>> BEGIN EXTRACTED DATA

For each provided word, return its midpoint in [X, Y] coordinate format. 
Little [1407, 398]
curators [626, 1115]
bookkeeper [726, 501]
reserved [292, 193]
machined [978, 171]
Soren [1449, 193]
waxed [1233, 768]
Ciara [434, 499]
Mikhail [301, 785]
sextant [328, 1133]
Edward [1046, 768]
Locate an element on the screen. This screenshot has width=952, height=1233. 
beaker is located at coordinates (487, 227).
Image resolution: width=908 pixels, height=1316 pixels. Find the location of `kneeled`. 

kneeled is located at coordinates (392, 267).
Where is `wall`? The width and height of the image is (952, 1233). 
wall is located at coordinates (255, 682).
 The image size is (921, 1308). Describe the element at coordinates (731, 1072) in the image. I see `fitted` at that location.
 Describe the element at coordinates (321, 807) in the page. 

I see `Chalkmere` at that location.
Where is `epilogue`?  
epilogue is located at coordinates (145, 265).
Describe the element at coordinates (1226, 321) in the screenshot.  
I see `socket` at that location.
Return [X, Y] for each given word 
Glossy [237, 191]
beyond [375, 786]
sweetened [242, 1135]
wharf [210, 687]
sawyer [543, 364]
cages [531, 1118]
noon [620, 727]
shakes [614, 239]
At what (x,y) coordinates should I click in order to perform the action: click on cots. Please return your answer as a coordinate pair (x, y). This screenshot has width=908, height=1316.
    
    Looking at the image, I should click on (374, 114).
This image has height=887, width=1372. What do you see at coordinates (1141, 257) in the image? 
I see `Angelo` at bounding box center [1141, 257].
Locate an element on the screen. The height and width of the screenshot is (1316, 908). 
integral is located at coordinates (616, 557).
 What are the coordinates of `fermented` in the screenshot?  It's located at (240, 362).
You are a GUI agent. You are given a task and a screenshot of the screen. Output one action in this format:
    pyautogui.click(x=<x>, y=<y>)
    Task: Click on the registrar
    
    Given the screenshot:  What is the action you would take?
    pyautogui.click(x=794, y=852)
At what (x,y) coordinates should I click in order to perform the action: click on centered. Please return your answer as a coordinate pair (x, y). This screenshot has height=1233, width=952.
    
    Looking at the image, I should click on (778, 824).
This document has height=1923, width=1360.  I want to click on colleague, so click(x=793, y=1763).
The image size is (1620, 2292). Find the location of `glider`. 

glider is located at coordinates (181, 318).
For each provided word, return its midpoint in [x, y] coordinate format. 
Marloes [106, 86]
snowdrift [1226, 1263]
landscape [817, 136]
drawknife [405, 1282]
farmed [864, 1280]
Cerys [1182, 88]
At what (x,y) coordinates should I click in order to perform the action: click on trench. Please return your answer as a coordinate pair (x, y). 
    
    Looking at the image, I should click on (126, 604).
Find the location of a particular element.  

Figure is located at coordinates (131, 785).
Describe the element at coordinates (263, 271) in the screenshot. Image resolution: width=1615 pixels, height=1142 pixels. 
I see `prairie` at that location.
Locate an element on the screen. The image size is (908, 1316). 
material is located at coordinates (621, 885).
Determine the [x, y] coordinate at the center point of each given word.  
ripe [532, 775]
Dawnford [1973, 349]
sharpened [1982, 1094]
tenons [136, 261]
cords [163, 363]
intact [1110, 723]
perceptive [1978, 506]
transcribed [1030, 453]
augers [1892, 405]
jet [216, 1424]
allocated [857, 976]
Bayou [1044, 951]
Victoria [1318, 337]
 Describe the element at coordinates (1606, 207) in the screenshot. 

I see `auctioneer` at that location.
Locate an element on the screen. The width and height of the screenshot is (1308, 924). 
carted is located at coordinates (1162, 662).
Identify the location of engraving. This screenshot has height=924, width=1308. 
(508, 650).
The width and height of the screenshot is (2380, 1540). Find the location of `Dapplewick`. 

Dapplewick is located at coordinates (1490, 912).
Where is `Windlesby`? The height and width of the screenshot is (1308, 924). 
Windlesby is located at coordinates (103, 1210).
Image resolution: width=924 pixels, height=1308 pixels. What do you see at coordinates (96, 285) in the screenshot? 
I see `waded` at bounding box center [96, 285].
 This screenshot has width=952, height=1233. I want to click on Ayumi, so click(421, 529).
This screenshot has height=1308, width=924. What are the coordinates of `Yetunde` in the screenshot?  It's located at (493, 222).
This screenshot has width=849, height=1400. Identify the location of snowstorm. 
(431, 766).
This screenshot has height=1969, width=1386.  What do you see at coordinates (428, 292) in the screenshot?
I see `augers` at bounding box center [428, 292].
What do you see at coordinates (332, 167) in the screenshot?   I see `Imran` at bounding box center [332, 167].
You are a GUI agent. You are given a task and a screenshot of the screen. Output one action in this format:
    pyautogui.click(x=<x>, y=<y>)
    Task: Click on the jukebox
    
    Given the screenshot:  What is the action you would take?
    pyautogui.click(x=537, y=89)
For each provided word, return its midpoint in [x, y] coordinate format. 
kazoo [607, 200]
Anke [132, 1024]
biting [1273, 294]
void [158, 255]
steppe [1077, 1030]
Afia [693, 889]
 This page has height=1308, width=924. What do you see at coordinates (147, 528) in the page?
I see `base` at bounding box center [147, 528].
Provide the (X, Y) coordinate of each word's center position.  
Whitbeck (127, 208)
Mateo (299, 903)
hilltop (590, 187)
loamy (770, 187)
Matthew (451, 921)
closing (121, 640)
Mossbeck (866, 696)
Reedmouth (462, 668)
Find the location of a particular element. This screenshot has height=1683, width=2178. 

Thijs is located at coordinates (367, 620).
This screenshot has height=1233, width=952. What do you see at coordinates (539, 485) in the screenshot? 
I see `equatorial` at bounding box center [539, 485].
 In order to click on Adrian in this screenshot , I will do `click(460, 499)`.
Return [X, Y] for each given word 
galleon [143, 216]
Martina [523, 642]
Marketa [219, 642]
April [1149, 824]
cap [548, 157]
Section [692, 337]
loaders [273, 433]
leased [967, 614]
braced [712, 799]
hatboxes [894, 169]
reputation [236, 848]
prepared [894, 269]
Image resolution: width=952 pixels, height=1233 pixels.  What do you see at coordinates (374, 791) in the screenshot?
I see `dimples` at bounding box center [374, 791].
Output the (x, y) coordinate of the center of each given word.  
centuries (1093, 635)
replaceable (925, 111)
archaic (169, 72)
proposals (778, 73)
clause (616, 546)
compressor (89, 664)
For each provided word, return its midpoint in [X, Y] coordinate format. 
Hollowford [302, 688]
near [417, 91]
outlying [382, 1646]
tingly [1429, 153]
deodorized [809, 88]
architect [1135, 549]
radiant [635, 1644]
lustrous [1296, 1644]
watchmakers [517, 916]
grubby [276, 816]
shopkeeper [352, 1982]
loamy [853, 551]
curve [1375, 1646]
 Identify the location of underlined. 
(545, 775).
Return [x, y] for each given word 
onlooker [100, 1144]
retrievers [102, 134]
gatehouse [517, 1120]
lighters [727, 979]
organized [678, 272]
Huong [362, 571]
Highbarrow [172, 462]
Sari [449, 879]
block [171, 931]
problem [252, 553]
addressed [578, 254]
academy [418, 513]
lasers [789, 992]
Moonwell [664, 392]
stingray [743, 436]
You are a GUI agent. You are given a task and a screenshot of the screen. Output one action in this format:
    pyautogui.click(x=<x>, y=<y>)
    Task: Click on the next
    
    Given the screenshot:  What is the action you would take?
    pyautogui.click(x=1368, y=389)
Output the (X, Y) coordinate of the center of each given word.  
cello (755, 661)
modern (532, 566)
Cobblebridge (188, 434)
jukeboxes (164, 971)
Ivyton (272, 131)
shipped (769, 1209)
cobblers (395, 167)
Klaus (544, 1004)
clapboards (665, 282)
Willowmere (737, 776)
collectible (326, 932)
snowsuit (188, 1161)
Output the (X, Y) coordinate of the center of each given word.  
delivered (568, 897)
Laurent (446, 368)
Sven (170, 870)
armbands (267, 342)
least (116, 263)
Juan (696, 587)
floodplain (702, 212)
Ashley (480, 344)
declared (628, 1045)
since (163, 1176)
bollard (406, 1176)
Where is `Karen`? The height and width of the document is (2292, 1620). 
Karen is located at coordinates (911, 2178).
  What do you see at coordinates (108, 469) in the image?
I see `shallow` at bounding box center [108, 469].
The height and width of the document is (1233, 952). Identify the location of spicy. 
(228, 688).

>> END EXTRACTED DATA

**YOUR OBJECTIVE**
Reproduce the entries word for word, beginning at the line that contains "Victoria [1318, 337]" and stopping after the line that contains "(508, 650).".

**FINAL ANSWER**
Victoria [1318, 337]
 Describe the element at coordinates (1606, 207) in the screenshot. 

I see `auctioneer` at that location.
Locate an element on the screen. The width and height of the screenshot is (1308, 924). 
carted is located at coordinates (1162, 662).
Identify the location of engraving. This screenshot has height=924, width=1308. 
(508, 650).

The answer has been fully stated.